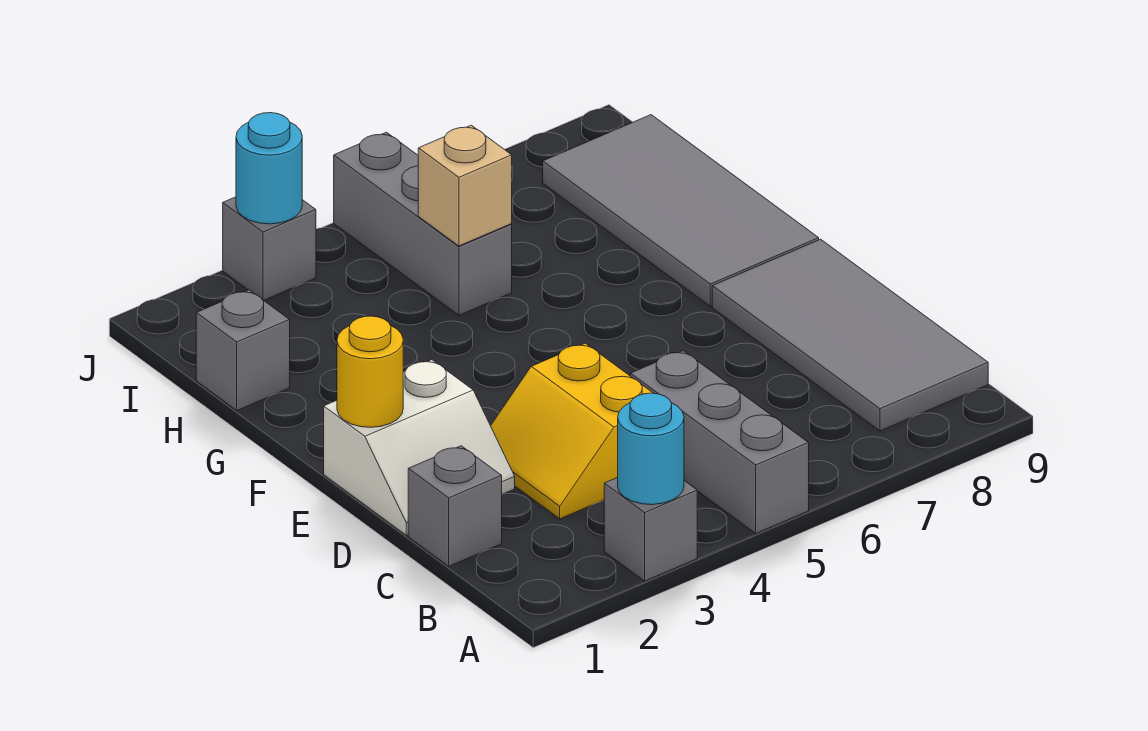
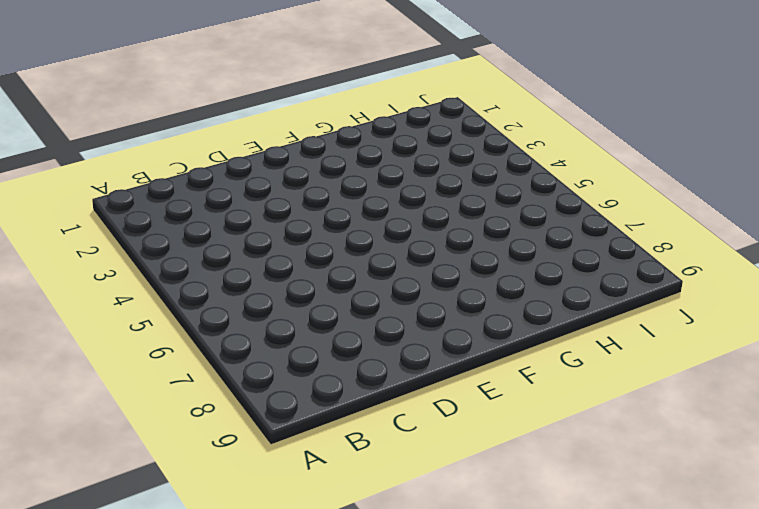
none -> grey brick A3 level 1
none -> grey brick A5:C5 level 1
none -> grey tile B8:E9 level 1

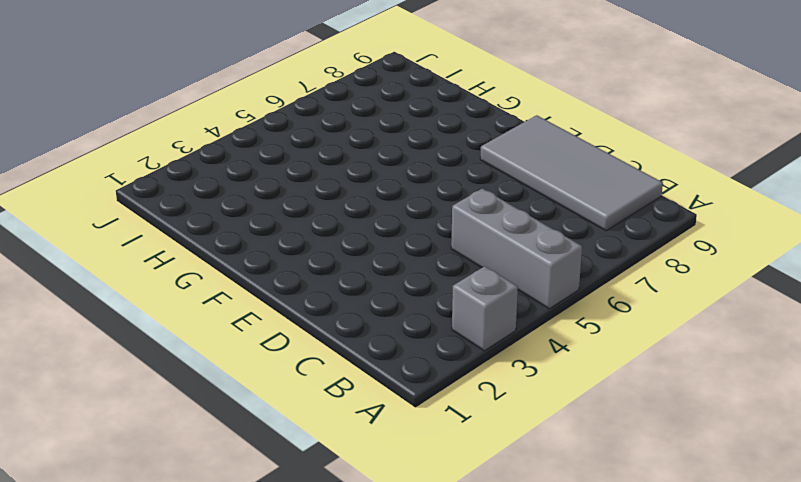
none -> grey brick C1 level 1
none -> yellow slope C3:D4 level 1 top 4
none -> white slope D1:E2 level 1 top E

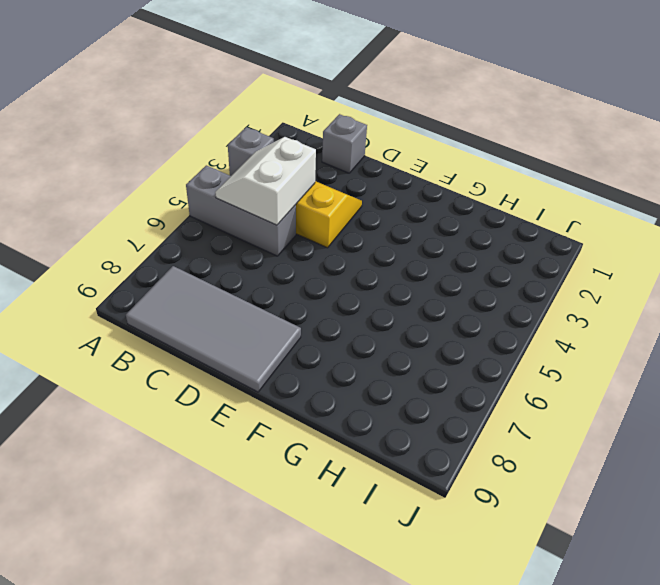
white slope B4:C5 level 2 top C -> white slope D1:E2 level 1 top E
none -> grey tile F8:I9 level 1
none -> grey brick H1 level 1
none -> grey brick H5:J5 level 1

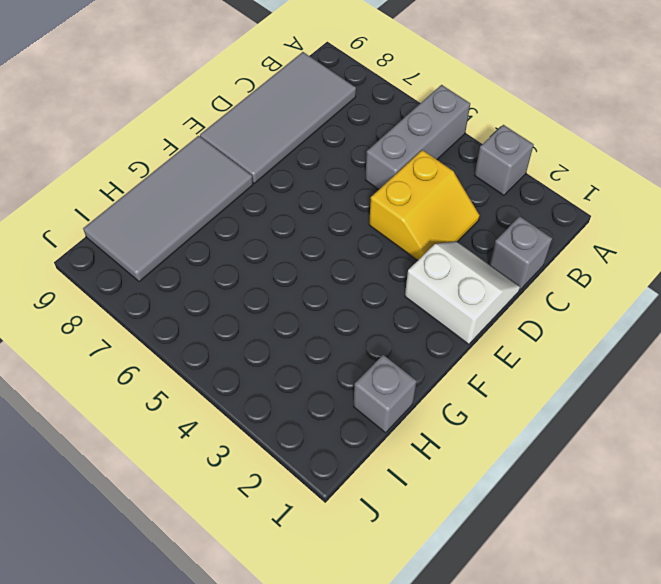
none -> grey brick H5:J5 level 1
none -> grey brick J3 level 1
none -> cyan round brick A3 level 2

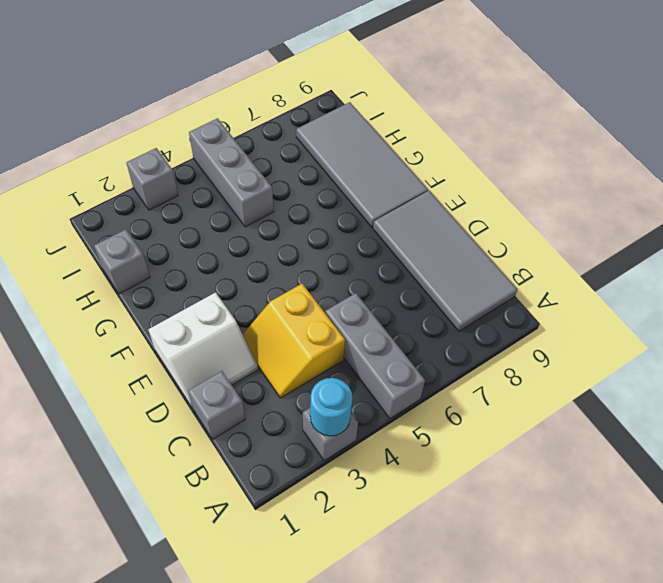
none -> yellow round brick E1 level 2
none -> tan brick H5 level 2
none -> cyan round brick J3 level 2

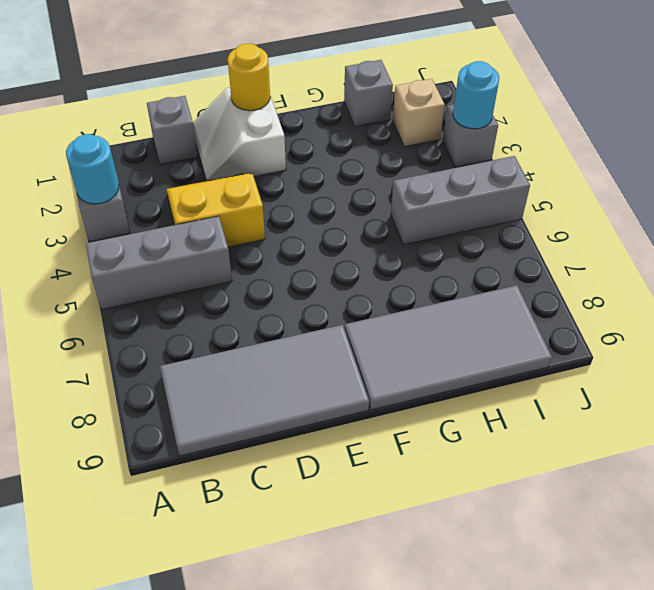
tan brick I2 level 1 -> tan brick H5 level 2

********

* Task
Check the material above line by line, and give only the number of lines holding the string "slope".

* Response
3